### Change detection data
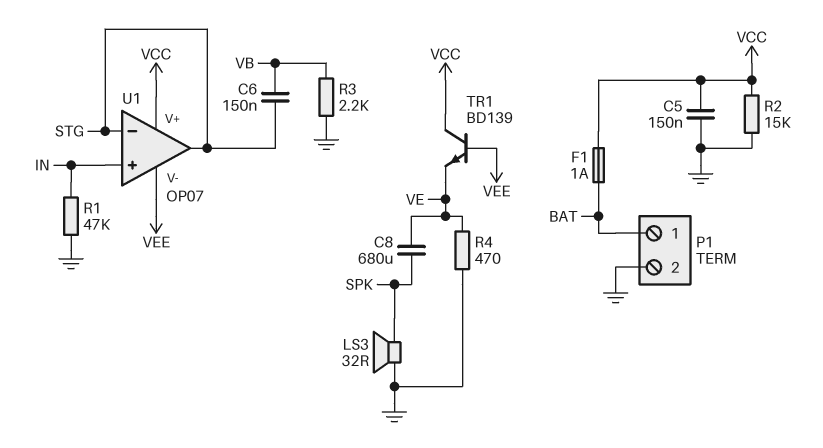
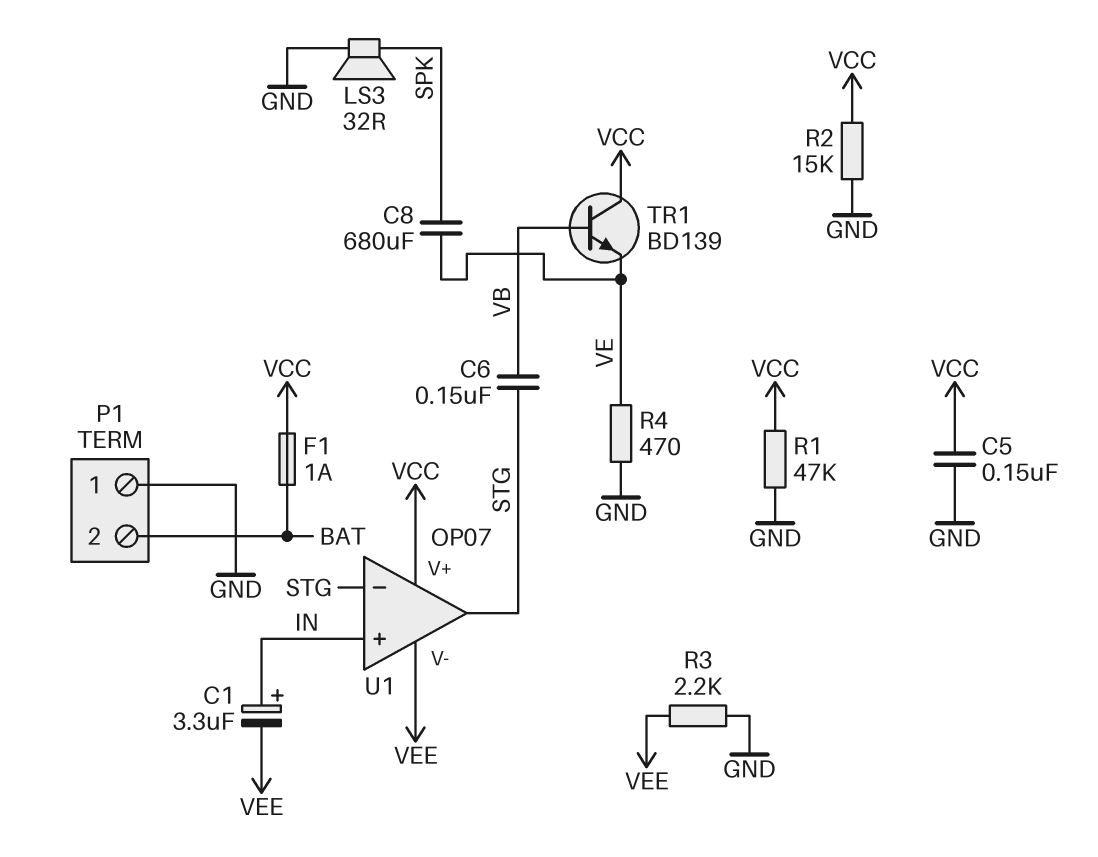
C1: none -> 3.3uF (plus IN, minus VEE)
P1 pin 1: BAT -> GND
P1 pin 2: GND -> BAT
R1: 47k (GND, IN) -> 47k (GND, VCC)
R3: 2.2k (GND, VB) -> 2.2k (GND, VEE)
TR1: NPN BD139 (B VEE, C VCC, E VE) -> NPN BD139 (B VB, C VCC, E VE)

### ASSIGNMENT
Write the records out again verbatim and omit the pictures they contain.

### ANSWER BELOW
C1: none -> 3.3uF (plus IN, minus VEE)
P1 pin 1: BAT -> GND
P1 pin 2: GND -> BAT
R1: 47k (GND, IN) -> 47k (GND, VCC)
R3: 2.2k (GND, VB) -> 2.2k (GND, VEE)
TR1: NPN BD139 (B VEE, C VCC, E VE) -> NPN BD139 (B VB, C VCC, E VE)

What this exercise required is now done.